## Task item:
A word-for-word copy of the records that follow is needed, with every picture omitted.

## Data supplied:
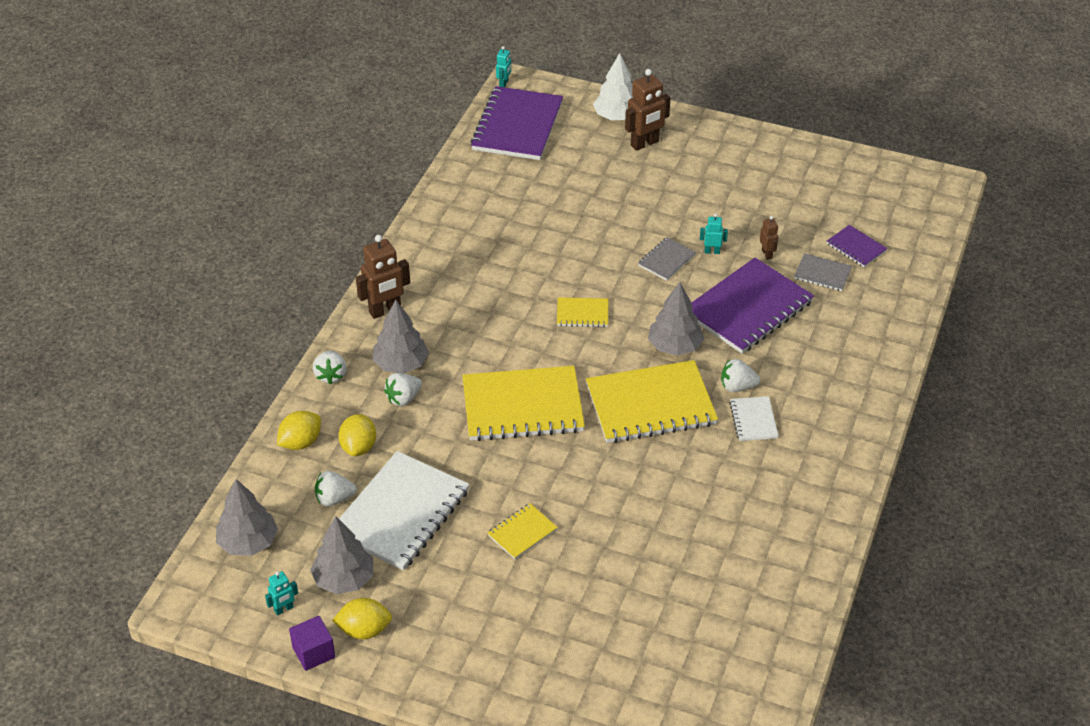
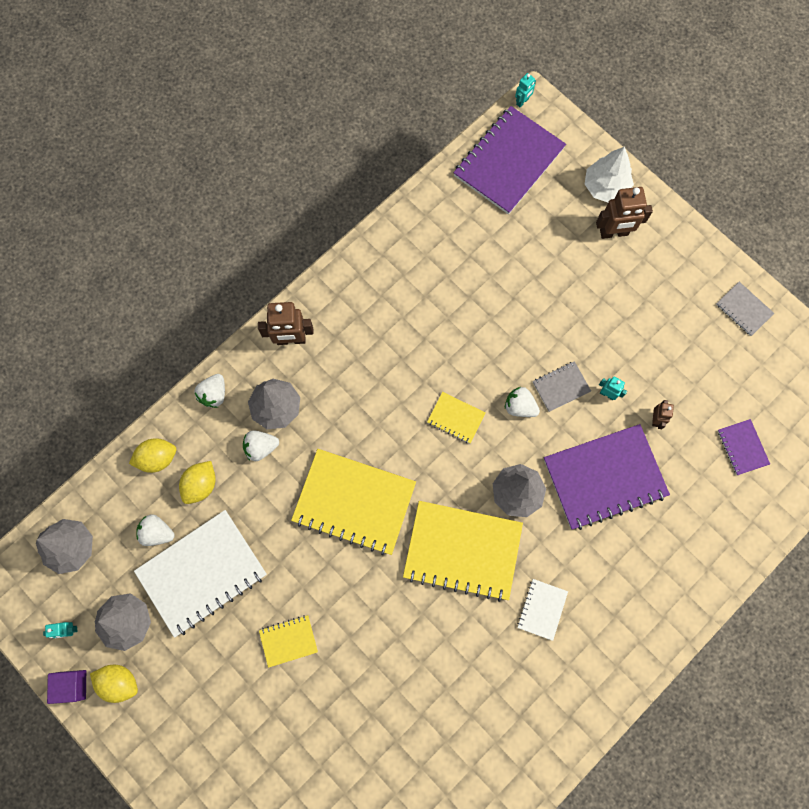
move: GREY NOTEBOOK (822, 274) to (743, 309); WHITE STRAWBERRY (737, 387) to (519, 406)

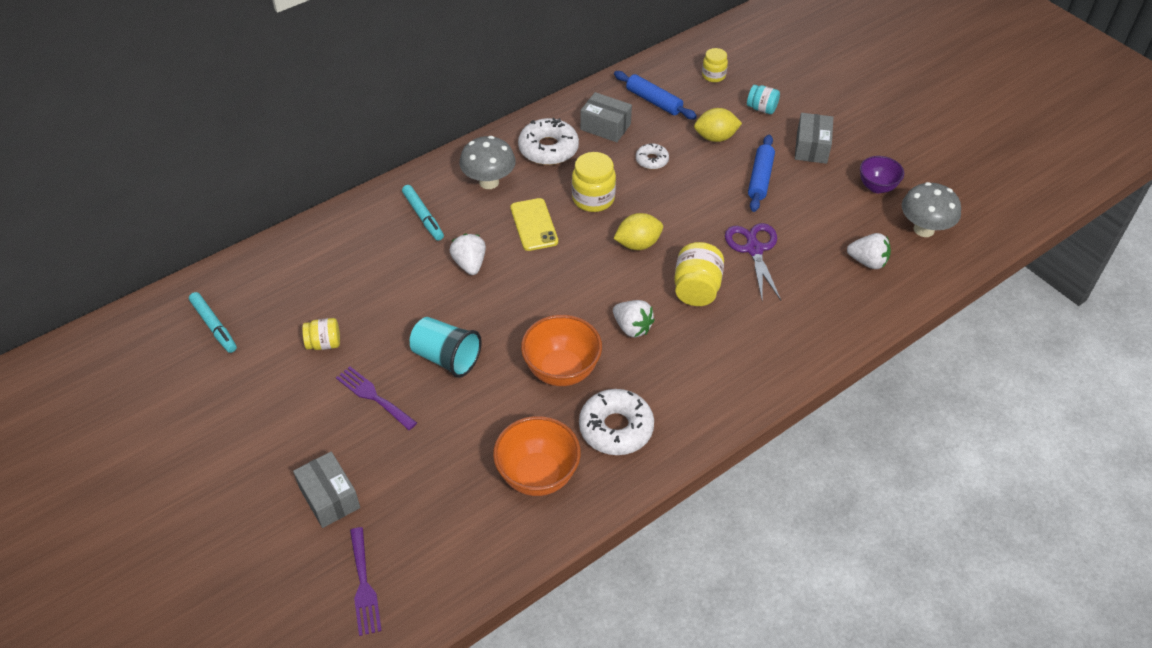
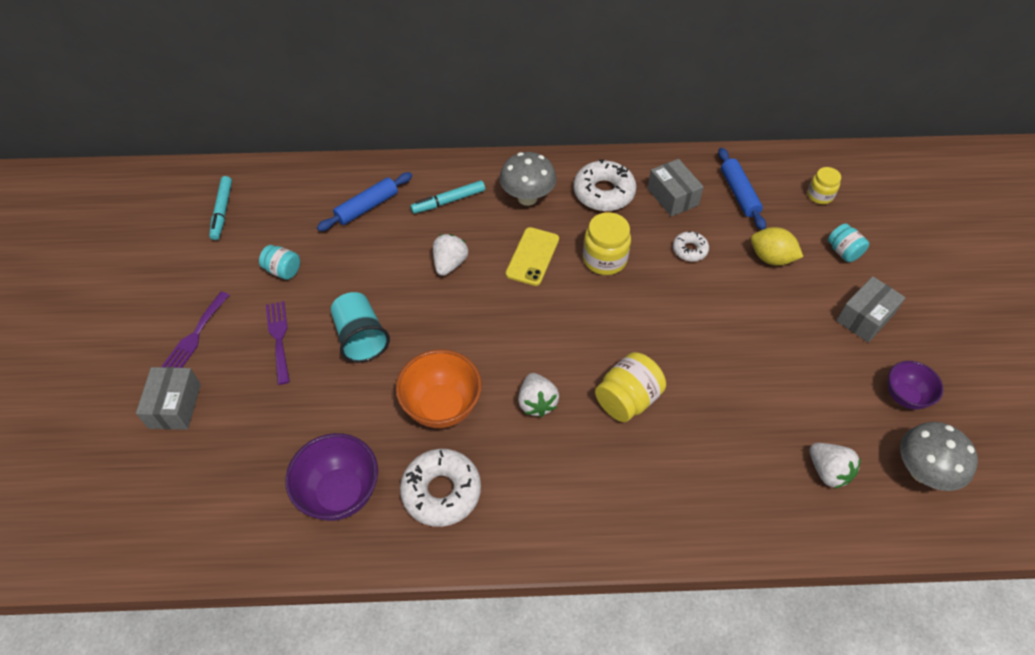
delete: YELLOW LEMON (638, 244); PURPLE SCISSORS (754, 249)
move: BLUE ROLLING PIN (760, 178) to (367, 207); PURPLE FORK (364, 586) to (195, 335)
recolor: YELLOW JAR (324, 343) to TURQUOISE JAR (283, 270); ORANGE BOWL (538, 476) to PURPLE BOWL (340, 493)
rotate: TURQUOISE MARKER (423, 216) = (449, 201) 60 degrees clockwise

## Output of the exercise:
move: GREY NOTEBOOK (822, 274) to (743, 309); WHITE STRAWBERRY (737, 387) to (519, 406)

delete: YELLOW LEMON (638, 244); PURPLE SCISSORS (754, 249)
move: BLUE ROLLING PIN (760, 178) to (367, 207); PURPLE FORK (364, 586) to (195, 335)
recolor: YELLOW JAR (324, 343) to TURQUOISE JAR (283, 270); ORANGE BOWL (538, 476) to PURPLE BOWL (340, 493)
rotate: TURQUOISE MARKER (423, 216) = (449, 201) 60 degrees clockwise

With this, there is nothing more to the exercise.